» **What this task involves**
The reply consists of one number only: how many lines in the listing below contain the word "lime".

» **Data records**
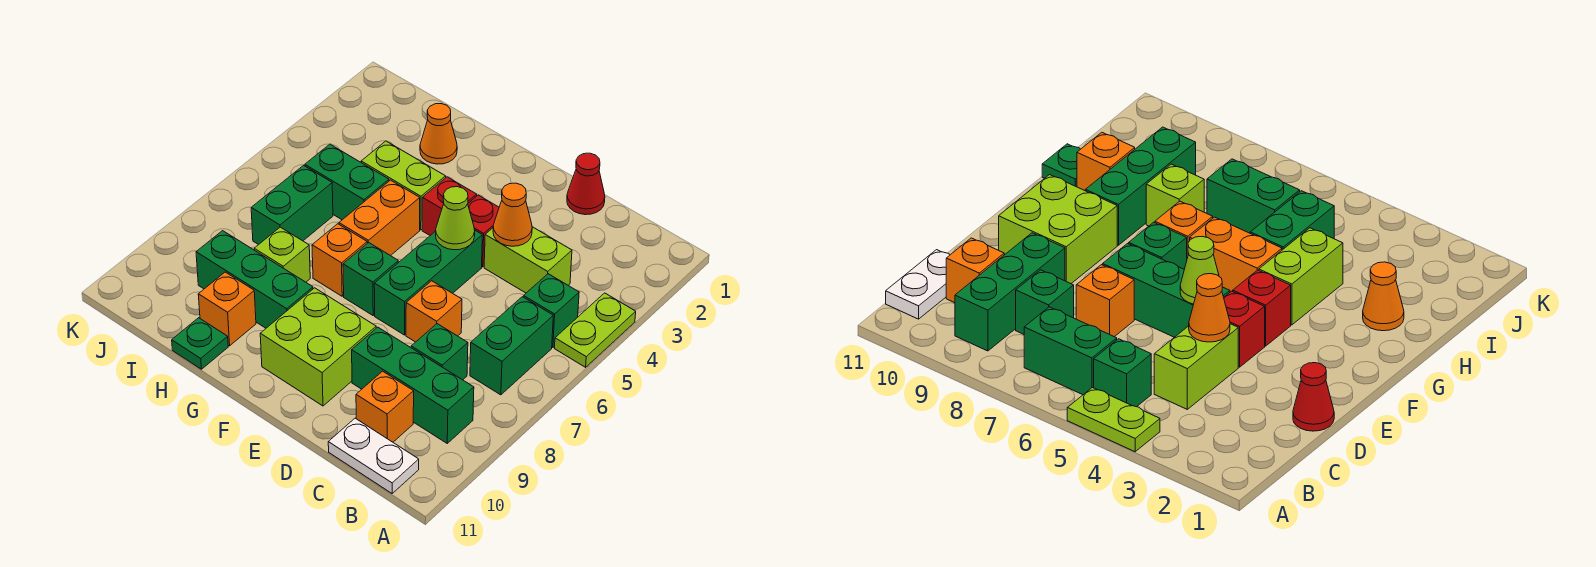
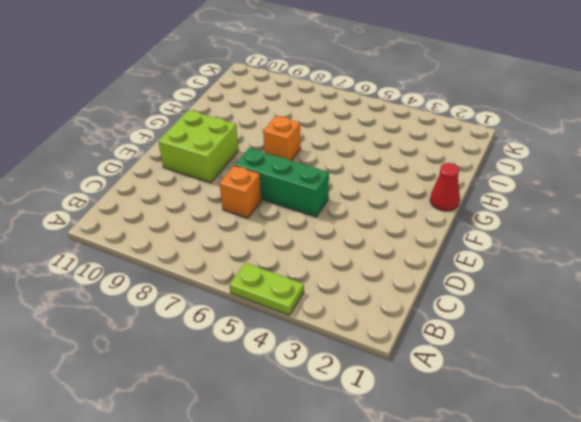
red cone G1 level 1 -> red cone D1 level 1
none -> green brick B5 level 1
none -> green brick B6:B7 level 1
none -> green brick B9:D9 level 1

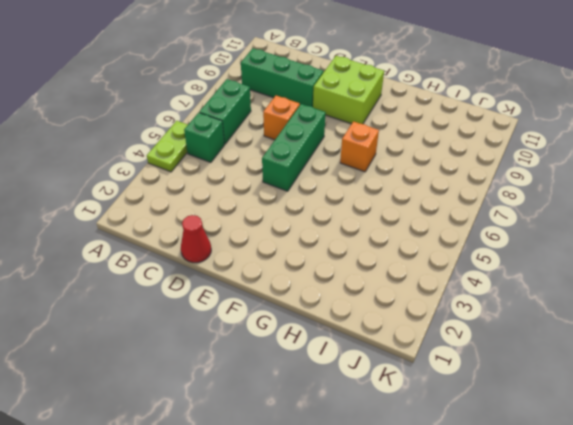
none -> white plate B11:C11 level 1
none -> lime brick C4:D4 level 1
none -> green brick C8 level 1

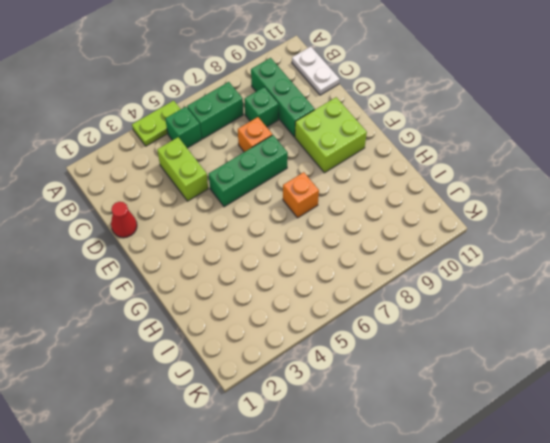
none -> orange brick C10 level 1
none -> red brick E4 level 1
none -> red brick F4 level 1

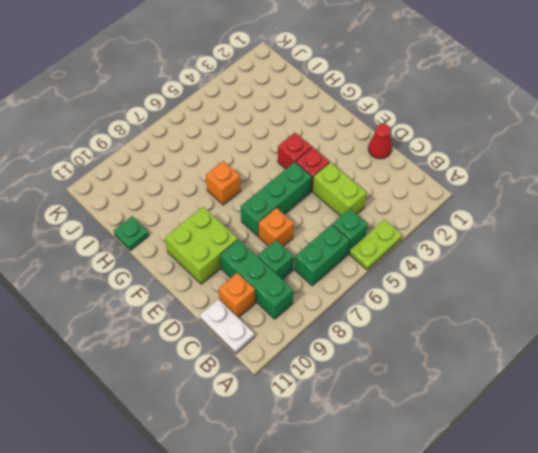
none -> green brick F7 level 1
none -> lime brick G4:H4 level 1
none -> orange brick G5:G6 level 1

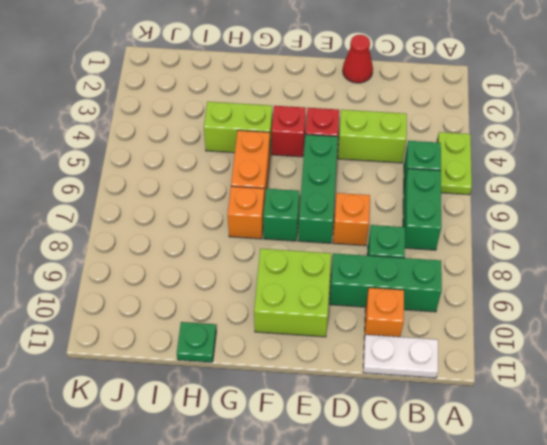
none -> green brick G9:I9 level 1
none -> orange cone H2 level 1
none -> green brick H5:I5 level 1

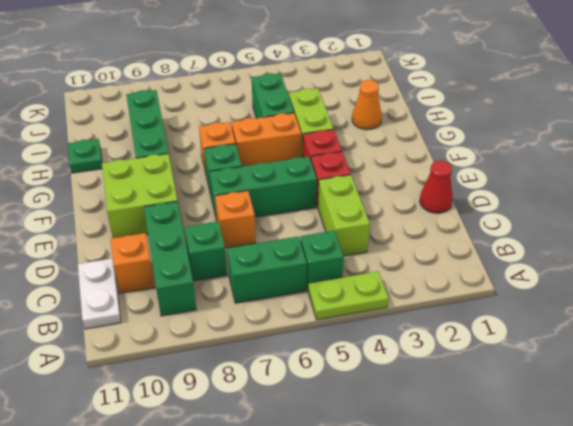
none -> lime brick H8 level 1
none -> orange brick H10 level 1
none -> green brick I6:I7 level 1

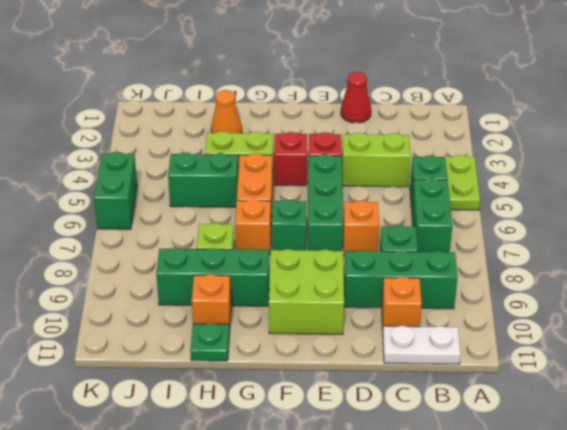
green brick K5:K6 level 1 -> green brick I6:I7 level 1
none -> orange cone D4 level 2
none -> lime cone E5 level 2

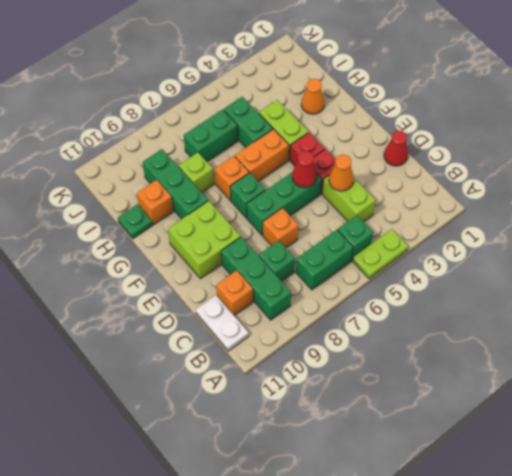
red cone E5 level 2 -> lime cone E5 level 2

» **Solution**
5